▽

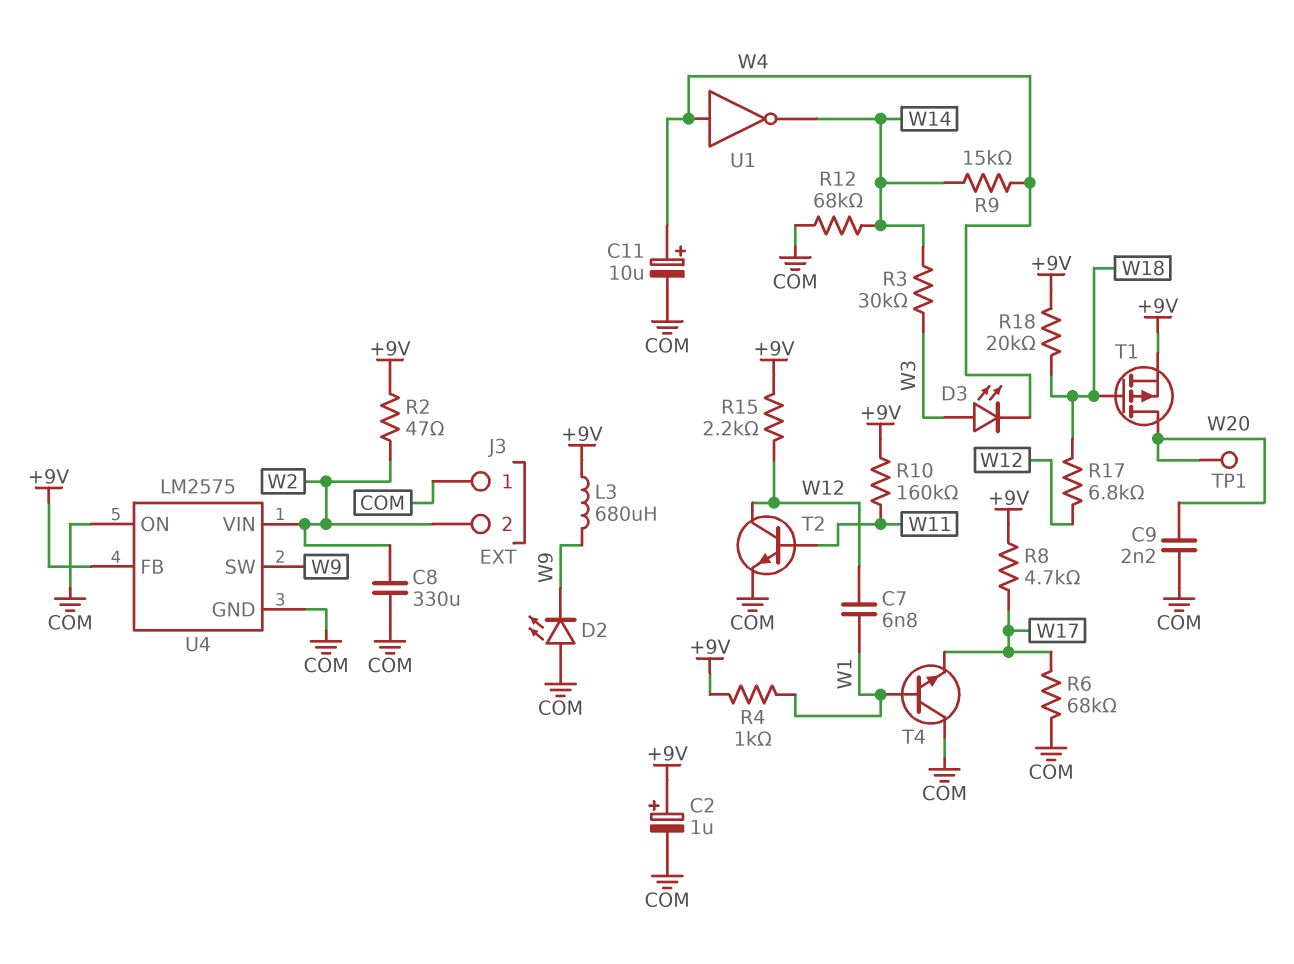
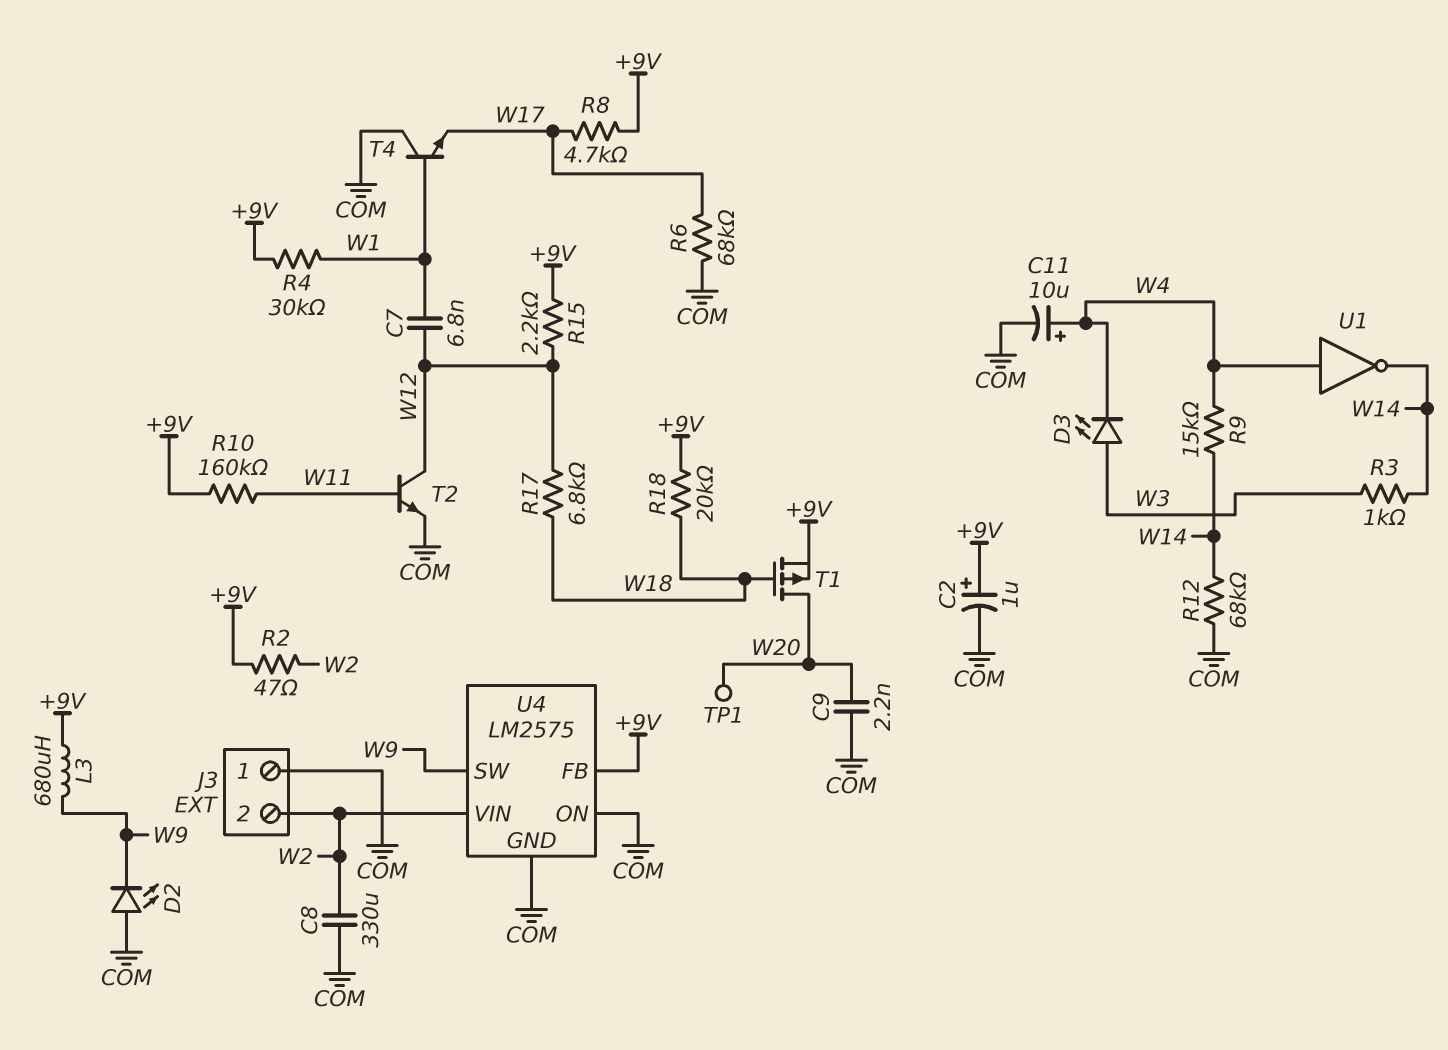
R3: 30k (W3, W14) -> 1k (W3, W14)
R4: 1k (+9V, W1) -> 30k (+9V, W1)

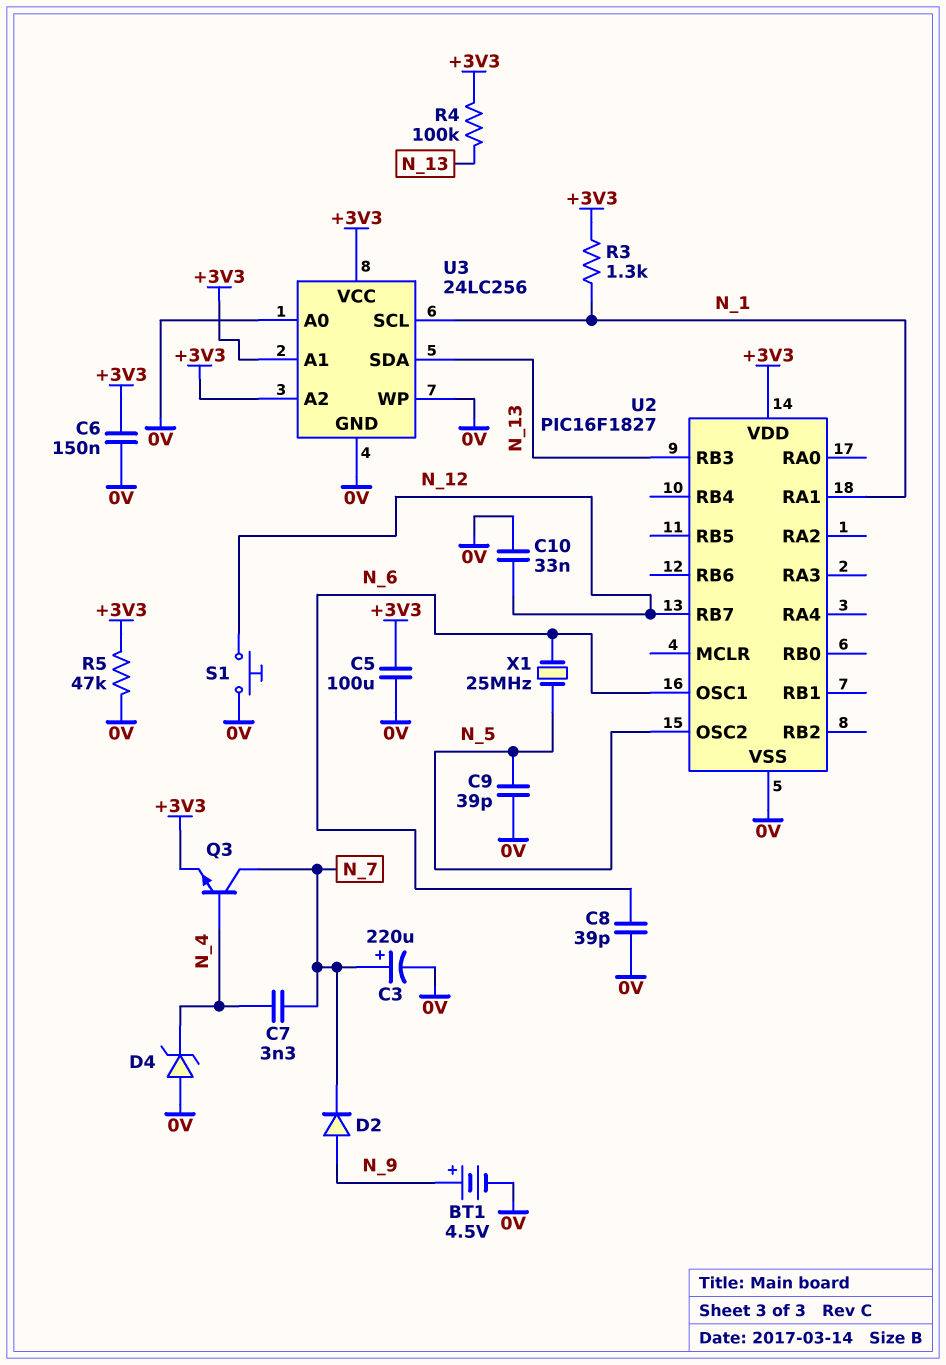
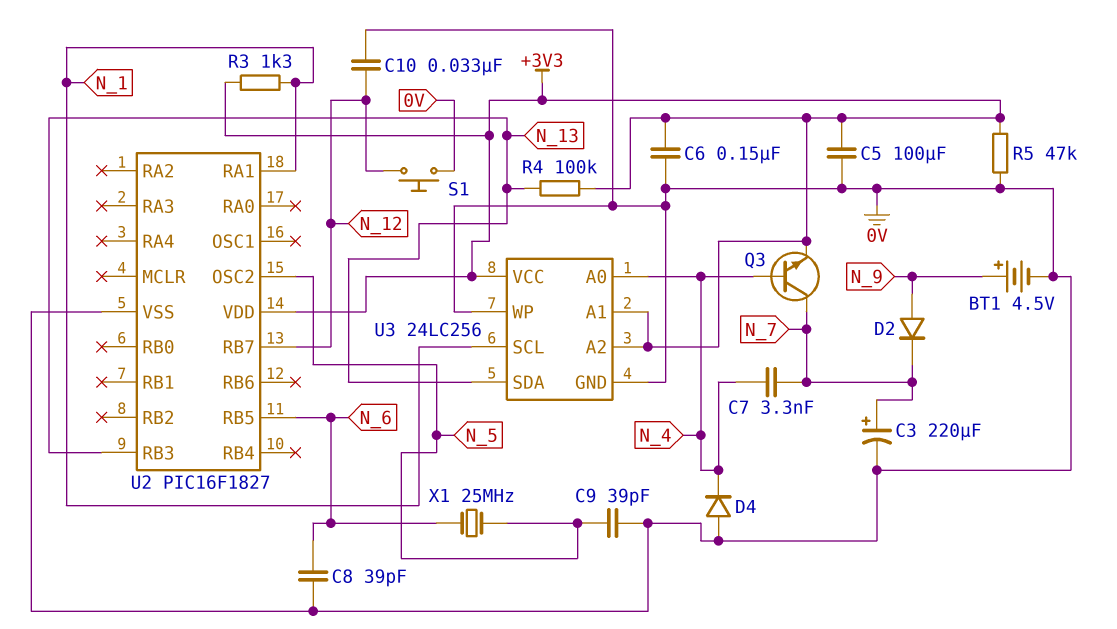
D4: zener (A 0V, K N_4) -> diode (A 0V, K N_4)
U2 pin OSC1: N_6 -> none
U2 pin RB5: none -> N_6
U3 pin A0: 0V -> N_4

△

WHAT IS BEING ASKED
Without the pictures, repeat exactly the lines running from the line containing "R4: 1k (+9V, W1) -> 30k (+9V, W1)" through the end of the data, both ends included.

OUTPUT
R4: 1k (+9V, W1) -> 30k (+9V, W1)

D4: zener (A 0V, K N_4) -> diode (A 0V, K N_4)
U2 pin OSC1: N_6 -> none
U2 pin RB5: none -> N_6
U3 pin A0: 0V -> N_4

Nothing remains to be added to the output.